### Task statement:
Each entry below must be given again word for word, with no pictures.

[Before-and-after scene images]
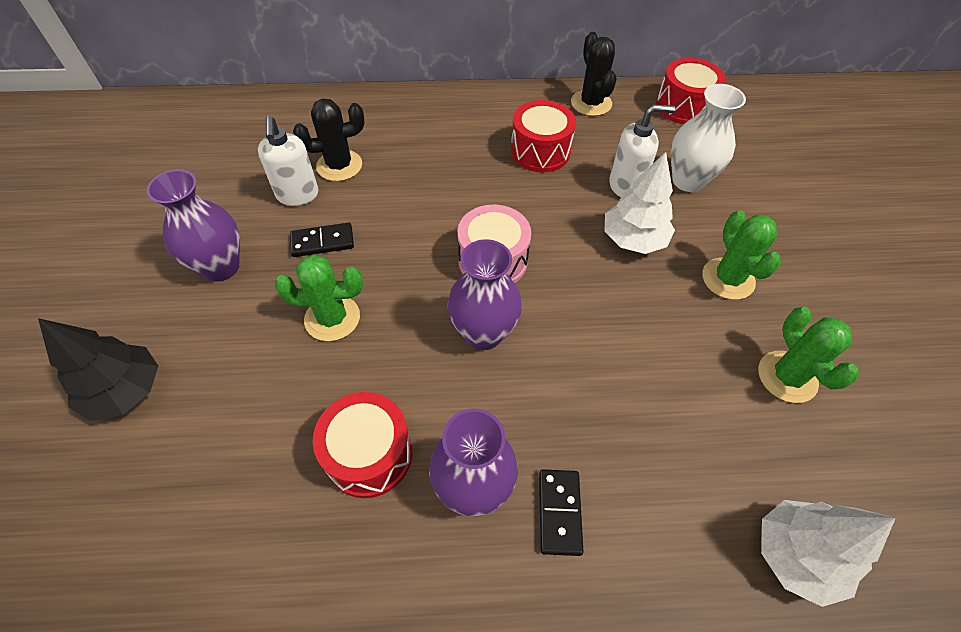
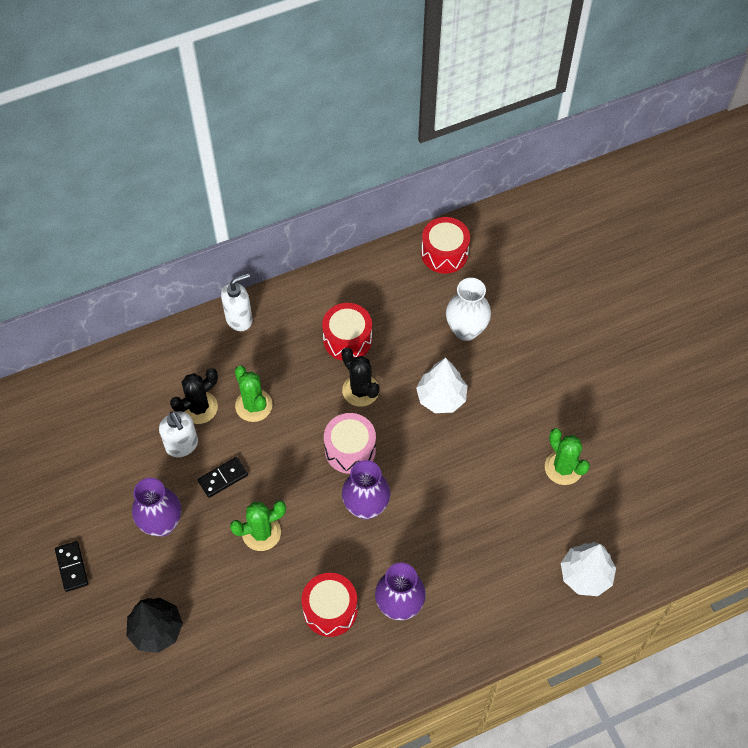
camera: 20 degrees left, 5 degrees up
(559, 512) = (452, 600): black domino -> black domino (72, 567)
(591, 103) = (370, 275): black cactus -> black cactus (360, 390)
(626, 186) = (422, 351): white soap dispenser -> white soap dispenser (239, 319)
(728, 279) = (512, 407): green cactus -> green cactus (253, 405)

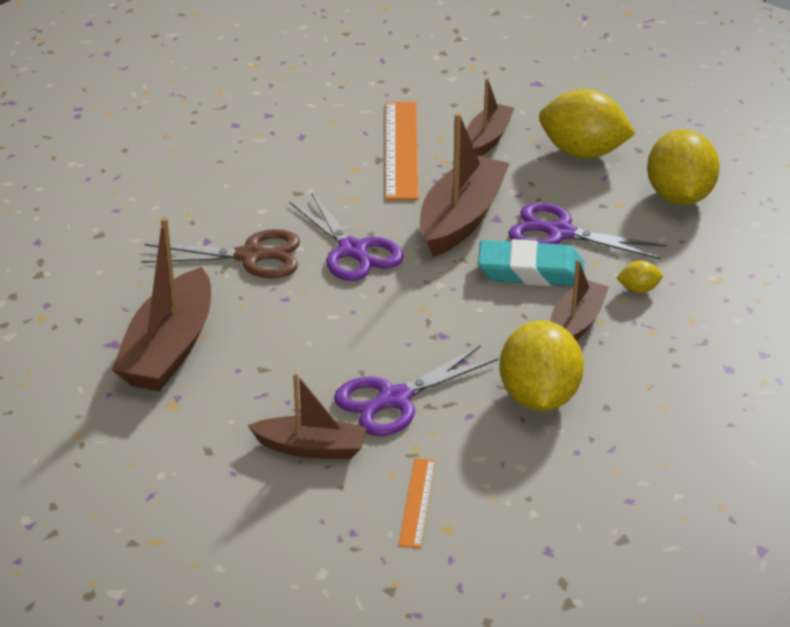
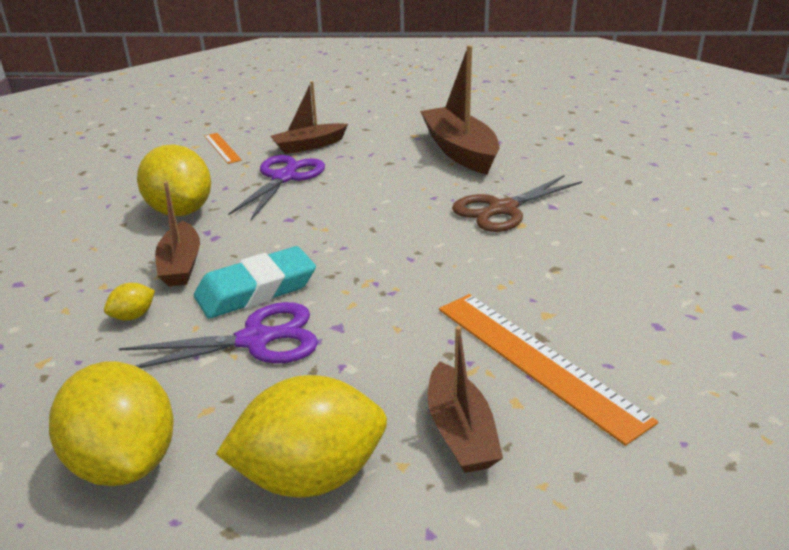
camera: 145 degrees right, 5 degrees down
(353, 251) = (432, 243): purple scissors -> none
(461, 218) = (373, 310): brown boat -> none

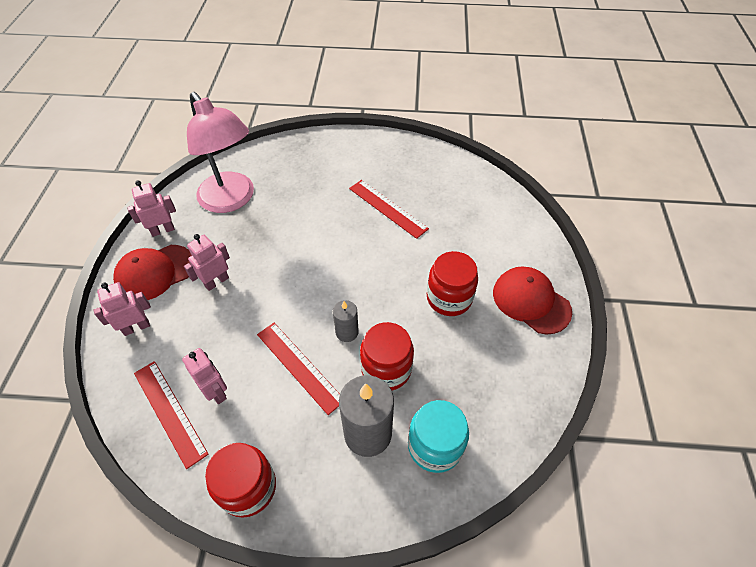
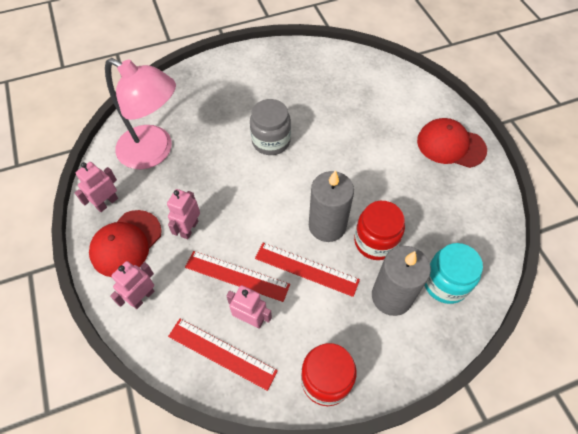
camera: 25 degrees left, 5 degrees up
(343, 228) = (271, 141): none -> grey jar
(347, 332) = (327, 226): grey candle -> grey candle, size x1.84
(387, 208) = (297, 110): red ruler -> red ruler (237, 275)
(449, 298) = (389, 166): red jar -> none

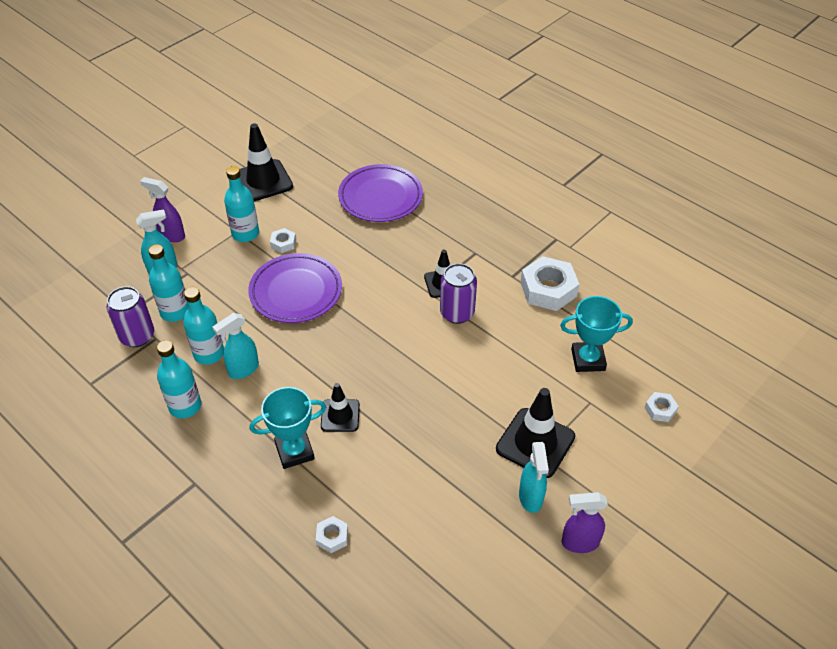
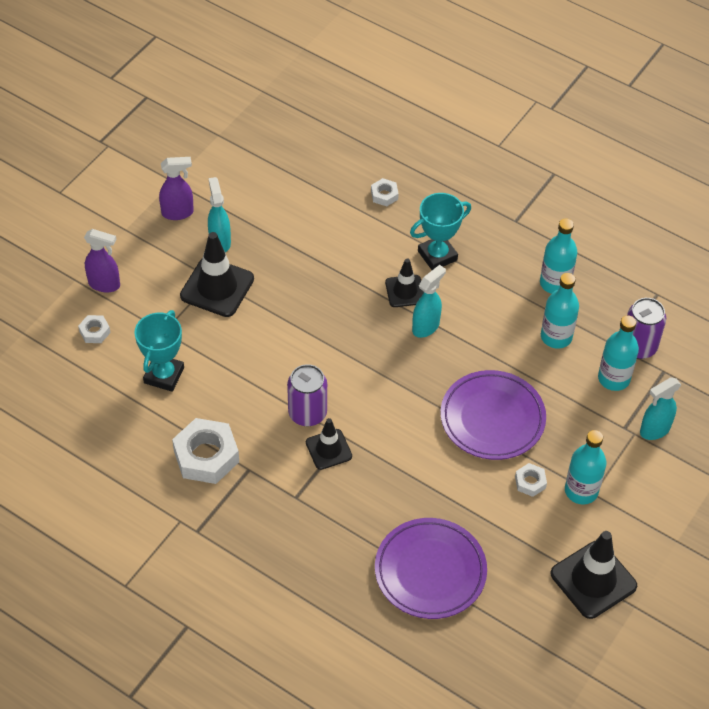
camera: 170 degrees right, 5 degrees up
(171, 235) = (668, 477): purple spray bottle -> purple spray bottle (104, 284)
(243, 369) = (514, 324): turquoise spray bottle -> turquoise spray bottle (426, 326)
(588, 360) = (164, 375): turquoise trophy -> turquoise trophy turned 60 degrees counterclockwise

### Result below:
camera: 20 degrees left, 5 degrees up
(559, 512) = (452, 600): black domino -> black domino (72, 567)
(591, 103) = (370, 275): black cactus -> black cactus (360, 390)
(626, 186) = (422, 351): white soap dispenser -> white soap dispenser (239, 319)
(728, 279) = (512, 407): green cactus -> green cactus (253, 405)

camera: 145 degrees right, 5 degrees down
(353, 251) = (432, 243): purple scissors -> none
(461, 218) = (373, 310): brown boat -> none

camera: 25 degrees left, 5 degrees up
(343, 228) = (271, 141): none -> grey jar
(347, 332) = (327, 226): grey candle -> grey candle, size x1.84
(387, 208) = (297, 110): red ruler -> red ruler (237, 275)
(449, 298) = (389, 166): red jar -> none

camera: 170 degrees right, 5 degrees up
(171, 235) = (668, 477): purple spray bottle -> purple spray bottle (104, 284)
(243, 369) = (514, 324): turquoise spray bottle -> turquoise spray bottle (426, 326)
(588, 360) = (164, 375): turquoise trophy -> turquoise trophy turned 60 degrees counterclockwise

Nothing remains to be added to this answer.